-------- Data in this exercise

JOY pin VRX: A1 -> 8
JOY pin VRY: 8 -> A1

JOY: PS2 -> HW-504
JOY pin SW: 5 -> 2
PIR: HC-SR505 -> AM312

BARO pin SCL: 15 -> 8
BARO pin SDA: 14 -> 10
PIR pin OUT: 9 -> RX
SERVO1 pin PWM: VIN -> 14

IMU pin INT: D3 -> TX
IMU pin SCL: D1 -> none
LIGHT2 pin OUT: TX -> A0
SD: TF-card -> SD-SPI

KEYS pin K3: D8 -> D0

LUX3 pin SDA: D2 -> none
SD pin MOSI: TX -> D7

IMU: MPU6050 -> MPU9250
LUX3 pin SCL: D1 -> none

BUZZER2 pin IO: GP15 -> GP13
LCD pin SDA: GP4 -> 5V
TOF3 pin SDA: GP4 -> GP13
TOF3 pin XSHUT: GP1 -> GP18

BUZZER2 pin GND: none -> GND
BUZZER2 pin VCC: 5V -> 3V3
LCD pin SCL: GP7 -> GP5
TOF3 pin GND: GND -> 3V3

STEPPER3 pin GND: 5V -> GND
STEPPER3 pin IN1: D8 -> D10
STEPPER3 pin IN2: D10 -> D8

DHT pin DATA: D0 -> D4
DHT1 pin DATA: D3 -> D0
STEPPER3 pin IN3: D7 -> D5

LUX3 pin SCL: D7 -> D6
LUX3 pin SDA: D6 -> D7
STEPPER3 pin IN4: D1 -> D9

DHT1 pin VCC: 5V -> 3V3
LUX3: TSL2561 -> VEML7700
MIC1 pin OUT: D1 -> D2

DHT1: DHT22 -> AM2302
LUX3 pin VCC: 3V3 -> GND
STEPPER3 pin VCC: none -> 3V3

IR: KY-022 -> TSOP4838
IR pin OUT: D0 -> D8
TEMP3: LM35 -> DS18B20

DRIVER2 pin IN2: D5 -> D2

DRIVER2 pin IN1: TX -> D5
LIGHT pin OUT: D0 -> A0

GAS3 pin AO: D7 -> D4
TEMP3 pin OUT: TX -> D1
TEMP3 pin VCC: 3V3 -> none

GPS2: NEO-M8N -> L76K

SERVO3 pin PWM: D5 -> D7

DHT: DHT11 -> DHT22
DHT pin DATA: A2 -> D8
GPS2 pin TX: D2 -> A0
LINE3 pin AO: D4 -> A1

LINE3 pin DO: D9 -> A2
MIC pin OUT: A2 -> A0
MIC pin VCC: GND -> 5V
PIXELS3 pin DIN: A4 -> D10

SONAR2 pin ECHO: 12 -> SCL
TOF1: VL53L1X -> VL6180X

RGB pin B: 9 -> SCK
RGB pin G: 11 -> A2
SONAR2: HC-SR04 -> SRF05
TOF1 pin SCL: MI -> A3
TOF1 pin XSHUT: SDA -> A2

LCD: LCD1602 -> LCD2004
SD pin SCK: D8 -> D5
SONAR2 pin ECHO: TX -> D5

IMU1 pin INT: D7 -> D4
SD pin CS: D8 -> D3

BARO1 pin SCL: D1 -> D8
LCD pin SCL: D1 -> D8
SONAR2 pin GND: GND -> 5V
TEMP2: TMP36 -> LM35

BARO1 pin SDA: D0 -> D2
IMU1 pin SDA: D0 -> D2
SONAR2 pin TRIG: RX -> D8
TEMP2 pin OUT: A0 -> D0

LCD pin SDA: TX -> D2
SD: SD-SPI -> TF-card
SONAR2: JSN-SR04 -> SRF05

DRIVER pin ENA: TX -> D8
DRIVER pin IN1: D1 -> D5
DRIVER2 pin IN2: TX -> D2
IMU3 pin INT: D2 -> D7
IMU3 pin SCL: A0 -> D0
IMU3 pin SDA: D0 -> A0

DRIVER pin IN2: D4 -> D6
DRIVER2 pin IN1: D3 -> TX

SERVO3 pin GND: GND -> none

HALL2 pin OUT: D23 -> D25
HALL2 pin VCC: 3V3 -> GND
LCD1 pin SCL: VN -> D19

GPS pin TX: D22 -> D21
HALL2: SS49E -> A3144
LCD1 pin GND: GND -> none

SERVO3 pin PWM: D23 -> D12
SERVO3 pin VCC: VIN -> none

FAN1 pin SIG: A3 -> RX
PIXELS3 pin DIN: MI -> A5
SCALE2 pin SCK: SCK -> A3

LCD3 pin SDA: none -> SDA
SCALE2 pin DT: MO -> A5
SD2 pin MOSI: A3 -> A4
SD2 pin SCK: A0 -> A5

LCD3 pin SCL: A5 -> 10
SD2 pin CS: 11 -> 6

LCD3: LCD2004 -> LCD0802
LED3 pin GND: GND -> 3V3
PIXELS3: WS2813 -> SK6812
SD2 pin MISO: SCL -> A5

----------------

= Activity =
Using the entries above, output exactly the lines between the line holding "STEPPER3 pin GND: 5V -> GND" and the line holding "DHT: DHT11 -> DHT22", end lines included, and nothing more.

= Worked solution =
STEPPER3 pin GND: 5V -> GND
STEPPER3 pin IN1: D8 -> D10
STEPPER3 pin IN2: D10 -> D8

DHT pin DATA: D0 -> D4
DHT1 pin DATA: D3 -> D0
STEPPER3 pin IN3: D7 -> D5

LUX3 pin SCL: D7 -> D6
LUX3 pin SDA: D6 -> D7
STEPPER3 pin IN4: D1 -> D9

DHT1 pin VCC: 5V -> 3V3
LUX3: TSL2561 -> VEML7700
MIC1 pin OUT: D1 -> D2

DHT1: DHT22 -> AM2302
LUX3 pin VCC: 3V3 -> GND
STEPPER3 pin VCC: none -> 3V3

IR: KY-022 -> TSOP4838
IR pin OUT: D0 -> D8
TEMP3: LM35 -> DS18B20

DRIVER2 pin IN2: D5 -> D2

DRIVER2 pin IN1: TX -> D5
LIGHT pin OUT: D0 -> A0

GAS3 pin AO: D7 -> D4
TEMP3 pin OUT: TX -> D1
TEMP3 pin VCC: 3V3 -> none

GPS2: NEO-M8N -> L76K

SERVO3 pin PWM: D5 -> D7

DHT: DHT11 -> DHT22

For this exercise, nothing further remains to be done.